# Task directions
Search for the word "weiß" in the entries. Each line that holds it should be copied.
=== Section Start ===
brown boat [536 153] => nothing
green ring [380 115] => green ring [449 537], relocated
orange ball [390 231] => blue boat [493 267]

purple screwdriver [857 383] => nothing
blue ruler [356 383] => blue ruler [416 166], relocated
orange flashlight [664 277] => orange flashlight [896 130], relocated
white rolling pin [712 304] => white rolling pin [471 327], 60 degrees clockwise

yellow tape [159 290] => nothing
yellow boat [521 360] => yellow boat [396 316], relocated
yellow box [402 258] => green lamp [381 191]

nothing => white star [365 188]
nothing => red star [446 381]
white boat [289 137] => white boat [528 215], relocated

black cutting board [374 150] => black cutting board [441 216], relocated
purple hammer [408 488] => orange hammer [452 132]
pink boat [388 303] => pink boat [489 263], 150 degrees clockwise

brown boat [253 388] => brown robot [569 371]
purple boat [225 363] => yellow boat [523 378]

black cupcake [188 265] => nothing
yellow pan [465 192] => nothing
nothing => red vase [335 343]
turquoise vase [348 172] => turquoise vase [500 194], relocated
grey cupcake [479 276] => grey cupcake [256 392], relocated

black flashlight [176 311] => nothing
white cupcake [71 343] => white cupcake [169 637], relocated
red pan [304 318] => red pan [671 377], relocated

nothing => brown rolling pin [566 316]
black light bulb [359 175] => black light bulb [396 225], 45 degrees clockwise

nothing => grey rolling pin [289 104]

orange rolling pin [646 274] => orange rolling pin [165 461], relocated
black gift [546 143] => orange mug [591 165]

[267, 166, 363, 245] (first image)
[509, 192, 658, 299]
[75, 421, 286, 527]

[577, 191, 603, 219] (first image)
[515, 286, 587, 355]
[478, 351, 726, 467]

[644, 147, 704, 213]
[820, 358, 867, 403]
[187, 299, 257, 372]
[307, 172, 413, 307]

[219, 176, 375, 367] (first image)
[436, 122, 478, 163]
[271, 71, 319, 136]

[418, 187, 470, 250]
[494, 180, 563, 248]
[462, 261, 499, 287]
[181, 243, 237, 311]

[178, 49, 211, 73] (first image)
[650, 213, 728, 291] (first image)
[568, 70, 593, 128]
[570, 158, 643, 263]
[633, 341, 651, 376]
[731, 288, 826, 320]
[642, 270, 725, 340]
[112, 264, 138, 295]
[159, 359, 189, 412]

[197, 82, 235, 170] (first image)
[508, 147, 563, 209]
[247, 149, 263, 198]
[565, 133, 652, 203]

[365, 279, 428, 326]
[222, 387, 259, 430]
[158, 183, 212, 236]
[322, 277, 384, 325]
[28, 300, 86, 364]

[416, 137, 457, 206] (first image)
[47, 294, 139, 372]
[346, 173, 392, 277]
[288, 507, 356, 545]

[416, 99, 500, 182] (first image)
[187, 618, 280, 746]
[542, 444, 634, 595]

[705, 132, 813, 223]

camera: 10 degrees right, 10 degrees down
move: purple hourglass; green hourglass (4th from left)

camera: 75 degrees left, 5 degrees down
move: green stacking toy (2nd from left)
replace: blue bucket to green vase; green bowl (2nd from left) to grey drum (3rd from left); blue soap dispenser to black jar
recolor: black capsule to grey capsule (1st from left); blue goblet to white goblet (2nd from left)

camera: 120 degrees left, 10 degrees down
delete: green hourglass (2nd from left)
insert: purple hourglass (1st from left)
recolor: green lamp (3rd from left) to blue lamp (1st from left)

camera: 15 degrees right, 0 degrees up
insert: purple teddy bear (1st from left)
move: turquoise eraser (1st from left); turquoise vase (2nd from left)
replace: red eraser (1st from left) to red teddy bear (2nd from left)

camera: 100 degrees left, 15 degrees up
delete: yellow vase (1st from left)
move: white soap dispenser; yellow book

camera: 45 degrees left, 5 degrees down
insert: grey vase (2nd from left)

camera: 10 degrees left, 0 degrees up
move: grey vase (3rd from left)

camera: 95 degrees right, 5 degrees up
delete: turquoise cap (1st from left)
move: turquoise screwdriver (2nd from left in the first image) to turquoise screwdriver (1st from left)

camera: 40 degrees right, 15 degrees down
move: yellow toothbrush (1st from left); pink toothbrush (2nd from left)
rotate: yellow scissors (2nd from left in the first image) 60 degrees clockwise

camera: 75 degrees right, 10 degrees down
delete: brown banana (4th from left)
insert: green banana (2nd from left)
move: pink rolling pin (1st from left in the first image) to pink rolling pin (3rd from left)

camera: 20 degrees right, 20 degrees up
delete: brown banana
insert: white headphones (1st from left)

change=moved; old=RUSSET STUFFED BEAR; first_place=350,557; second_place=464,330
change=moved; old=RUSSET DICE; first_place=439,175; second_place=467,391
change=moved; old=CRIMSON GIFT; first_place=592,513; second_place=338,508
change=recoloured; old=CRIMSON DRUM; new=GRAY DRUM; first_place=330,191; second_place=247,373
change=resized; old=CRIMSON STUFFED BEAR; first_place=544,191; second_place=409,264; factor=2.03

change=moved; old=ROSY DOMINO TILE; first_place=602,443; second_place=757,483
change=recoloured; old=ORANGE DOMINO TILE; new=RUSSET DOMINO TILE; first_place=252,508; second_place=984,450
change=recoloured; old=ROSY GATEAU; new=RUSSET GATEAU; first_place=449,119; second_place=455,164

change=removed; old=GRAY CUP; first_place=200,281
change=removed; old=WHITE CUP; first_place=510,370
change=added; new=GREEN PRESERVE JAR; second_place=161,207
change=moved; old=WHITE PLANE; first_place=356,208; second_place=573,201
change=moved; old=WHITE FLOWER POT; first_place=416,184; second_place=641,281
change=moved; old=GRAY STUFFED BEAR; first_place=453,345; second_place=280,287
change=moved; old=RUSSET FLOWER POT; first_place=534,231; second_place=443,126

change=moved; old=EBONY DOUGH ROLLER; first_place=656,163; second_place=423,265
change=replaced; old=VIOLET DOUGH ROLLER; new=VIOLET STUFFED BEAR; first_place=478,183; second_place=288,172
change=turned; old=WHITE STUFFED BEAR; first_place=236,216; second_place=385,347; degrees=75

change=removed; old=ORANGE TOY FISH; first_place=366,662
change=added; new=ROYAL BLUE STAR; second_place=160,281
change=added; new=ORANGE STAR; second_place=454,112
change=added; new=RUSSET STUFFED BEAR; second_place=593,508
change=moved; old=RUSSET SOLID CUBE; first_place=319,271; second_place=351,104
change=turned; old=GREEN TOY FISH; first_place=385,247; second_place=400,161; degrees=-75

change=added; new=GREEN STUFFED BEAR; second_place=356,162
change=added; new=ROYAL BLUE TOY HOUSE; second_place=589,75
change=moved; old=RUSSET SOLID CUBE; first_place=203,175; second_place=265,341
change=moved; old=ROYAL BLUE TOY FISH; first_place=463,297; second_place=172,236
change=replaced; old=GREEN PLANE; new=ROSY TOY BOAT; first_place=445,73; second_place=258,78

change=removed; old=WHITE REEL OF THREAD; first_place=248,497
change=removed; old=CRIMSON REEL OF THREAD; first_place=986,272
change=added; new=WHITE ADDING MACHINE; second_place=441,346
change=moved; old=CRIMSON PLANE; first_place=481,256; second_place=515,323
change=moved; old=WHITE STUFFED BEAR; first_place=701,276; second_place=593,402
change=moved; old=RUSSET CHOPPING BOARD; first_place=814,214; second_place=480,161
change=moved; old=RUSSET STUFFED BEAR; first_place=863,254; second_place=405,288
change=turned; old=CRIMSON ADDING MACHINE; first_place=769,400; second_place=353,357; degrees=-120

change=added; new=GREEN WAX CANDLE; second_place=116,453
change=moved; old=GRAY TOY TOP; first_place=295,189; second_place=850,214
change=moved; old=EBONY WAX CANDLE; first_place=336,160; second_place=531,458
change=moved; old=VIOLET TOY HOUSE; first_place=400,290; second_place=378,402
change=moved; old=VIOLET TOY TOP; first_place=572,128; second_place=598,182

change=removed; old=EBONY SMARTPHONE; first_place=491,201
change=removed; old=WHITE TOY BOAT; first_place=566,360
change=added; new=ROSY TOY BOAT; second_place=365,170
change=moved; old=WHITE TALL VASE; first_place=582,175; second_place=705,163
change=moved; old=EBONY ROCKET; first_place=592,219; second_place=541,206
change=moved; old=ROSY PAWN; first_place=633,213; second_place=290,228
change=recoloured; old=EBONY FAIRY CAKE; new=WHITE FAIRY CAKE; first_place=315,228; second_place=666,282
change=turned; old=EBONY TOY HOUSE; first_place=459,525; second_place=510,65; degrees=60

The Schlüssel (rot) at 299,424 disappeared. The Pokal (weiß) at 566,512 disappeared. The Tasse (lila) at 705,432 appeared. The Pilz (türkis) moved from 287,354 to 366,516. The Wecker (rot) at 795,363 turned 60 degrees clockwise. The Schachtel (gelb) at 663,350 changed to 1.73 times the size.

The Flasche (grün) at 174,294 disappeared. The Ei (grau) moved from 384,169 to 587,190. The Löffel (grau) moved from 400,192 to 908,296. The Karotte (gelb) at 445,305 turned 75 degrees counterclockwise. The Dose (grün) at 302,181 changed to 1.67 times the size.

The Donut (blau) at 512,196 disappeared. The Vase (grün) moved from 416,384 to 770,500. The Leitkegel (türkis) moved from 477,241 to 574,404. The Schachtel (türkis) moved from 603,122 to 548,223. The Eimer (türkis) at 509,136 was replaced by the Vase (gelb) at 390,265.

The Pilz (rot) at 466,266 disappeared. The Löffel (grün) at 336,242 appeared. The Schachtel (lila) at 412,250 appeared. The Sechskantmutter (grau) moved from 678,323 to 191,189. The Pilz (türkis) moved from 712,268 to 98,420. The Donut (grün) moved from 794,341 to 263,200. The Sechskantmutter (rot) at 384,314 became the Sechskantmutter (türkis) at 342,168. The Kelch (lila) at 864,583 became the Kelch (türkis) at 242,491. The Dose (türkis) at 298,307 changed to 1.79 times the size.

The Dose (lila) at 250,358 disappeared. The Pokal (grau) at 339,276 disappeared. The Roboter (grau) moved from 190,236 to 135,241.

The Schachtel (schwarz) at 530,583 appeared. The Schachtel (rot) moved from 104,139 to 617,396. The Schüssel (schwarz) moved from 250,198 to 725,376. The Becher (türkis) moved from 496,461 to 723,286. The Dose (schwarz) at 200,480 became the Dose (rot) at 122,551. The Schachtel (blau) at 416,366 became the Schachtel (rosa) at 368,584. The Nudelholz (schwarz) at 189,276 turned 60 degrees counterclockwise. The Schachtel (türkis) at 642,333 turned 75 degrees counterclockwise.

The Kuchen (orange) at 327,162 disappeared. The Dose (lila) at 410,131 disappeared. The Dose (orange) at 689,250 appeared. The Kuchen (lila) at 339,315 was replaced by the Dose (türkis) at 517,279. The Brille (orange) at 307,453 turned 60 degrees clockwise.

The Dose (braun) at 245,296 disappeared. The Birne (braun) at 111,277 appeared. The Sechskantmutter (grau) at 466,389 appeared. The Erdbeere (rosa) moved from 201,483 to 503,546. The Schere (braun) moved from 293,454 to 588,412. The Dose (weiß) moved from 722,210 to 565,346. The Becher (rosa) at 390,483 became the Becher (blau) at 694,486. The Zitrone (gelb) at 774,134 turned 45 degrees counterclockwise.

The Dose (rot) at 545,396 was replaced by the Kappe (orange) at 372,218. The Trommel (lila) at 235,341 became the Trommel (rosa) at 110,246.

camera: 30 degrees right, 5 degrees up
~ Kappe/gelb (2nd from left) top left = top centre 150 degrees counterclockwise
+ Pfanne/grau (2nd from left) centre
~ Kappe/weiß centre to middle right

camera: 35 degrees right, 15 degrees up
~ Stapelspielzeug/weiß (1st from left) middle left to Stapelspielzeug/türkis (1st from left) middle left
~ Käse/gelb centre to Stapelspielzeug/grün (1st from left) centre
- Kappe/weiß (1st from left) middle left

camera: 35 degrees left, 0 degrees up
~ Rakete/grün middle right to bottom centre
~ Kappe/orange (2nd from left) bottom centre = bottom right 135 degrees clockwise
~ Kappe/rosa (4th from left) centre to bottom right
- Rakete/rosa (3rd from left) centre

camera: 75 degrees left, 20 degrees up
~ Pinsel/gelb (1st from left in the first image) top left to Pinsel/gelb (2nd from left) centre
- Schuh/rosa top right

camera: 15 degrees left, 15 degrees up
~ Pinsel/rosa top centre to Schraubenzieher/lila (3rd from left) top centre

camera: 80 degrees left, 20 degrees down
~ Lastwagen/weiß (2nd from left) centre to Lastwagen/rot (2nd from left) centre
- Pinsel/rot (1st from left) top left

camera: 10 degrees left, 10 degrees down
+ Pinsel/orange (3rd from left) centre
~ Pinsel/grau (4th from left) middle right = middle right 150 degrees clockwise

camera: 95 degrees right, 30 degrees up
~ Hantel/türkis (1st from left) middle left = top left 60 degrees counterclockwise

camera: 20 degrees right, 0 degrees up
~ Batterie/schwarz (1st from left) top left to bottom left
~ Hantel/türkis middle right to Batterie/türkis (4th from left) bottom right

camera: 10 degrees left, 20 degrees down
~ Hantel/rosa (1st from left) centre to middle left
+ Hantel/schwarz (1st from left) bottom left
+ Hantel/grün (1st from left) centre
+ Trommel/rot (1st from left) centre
=== Section End ===
# Answer to the problem
The Schlüssel (rot) at 299,424 disappeared. The Pokal (weiß) at 566,512 disappeared. The Tasse (lila) at 705,432 appeared. The Pilz (türkis) moved from 287,354 to 366,516. The Wecker (rot) at 795,363 turned 60 degrees clockwise. The Schachtel (gelb) at 663,350 changed to 1.73 times the size.
The Dose (braun) at 245,296 disappeared. The Birne (braun) at 111,277 appeared. The Sechskantmutter (grau) at 466,389 appeared. The Erdbeere (rosa) moved from 201,483 to 503,546. The Schere (braun) moved from 293,454 to 588,412. The Dose (weiß) moved from 722,210 to 565,346. The Becher (rosa) at 390,483 became the Becher (blau) at 694,486. The Zitrone (gelb) at 774,134 turned 45 degrees counterclockwise.
~ Kappe/weiß centre to middle right
~ Stapelspielzeug/weiß (1st from left) middle left to Stapelspielzeug/türkis (1st from left) middle left
- Kappe/weiß (1st from left) middle left
~ Lastwagen/weiß (2nd from left) centre to Lastwagen/rot (2nd from left) centre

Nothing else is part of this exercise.